> _Try it_: Check each line of the records below for the word "none" and give the number of lines that have it, with nothing added.

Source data
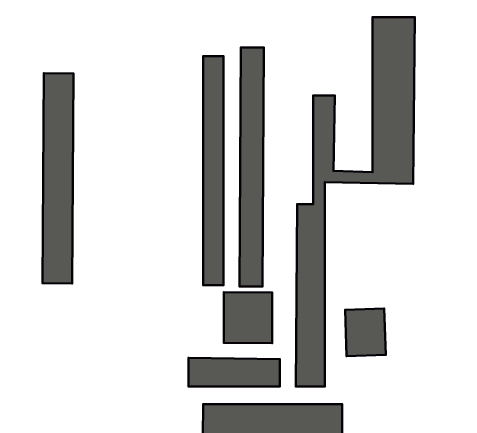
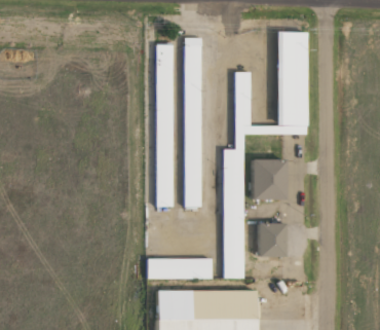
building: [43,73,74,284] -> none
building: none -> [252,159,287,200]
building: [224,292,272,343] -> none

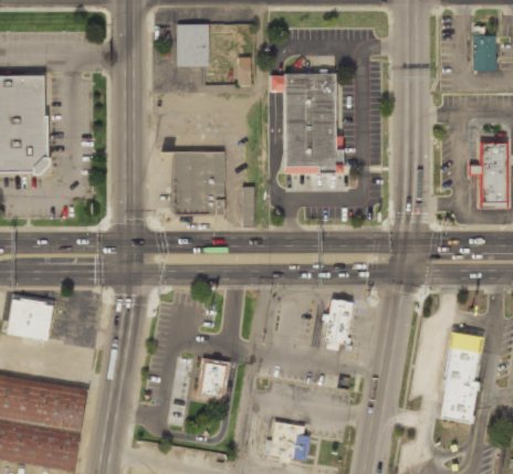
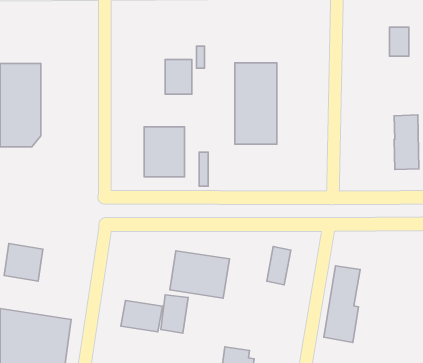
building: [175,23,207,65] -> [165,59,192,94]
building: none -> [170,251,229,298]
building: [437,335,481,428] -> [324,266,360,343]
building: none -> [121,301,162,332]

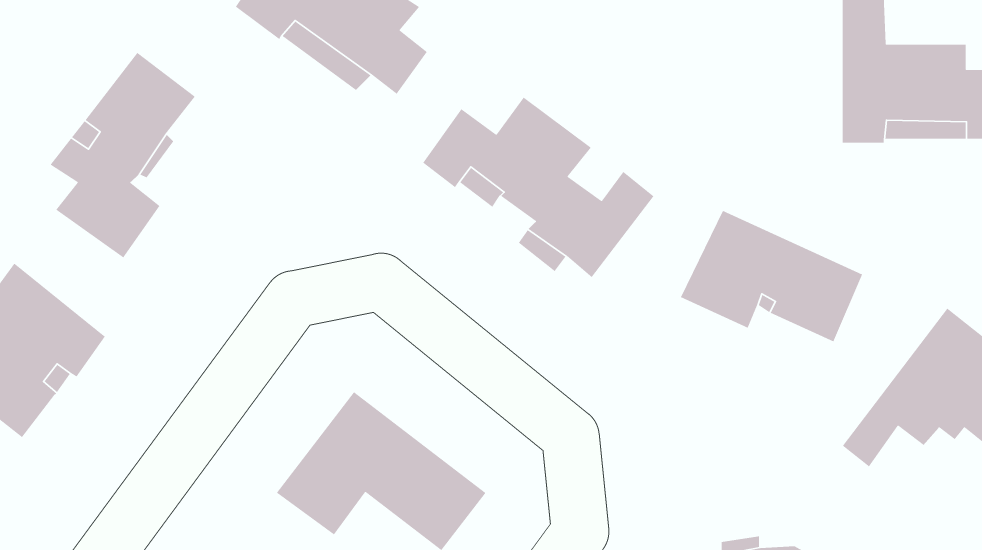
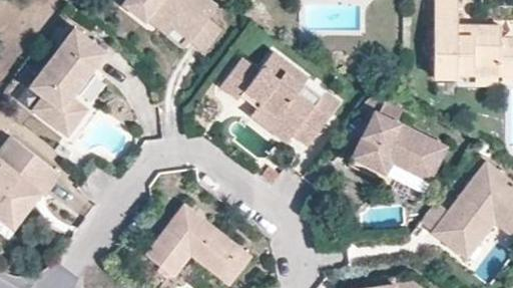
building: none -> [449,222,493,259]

> _Exercise result_: 6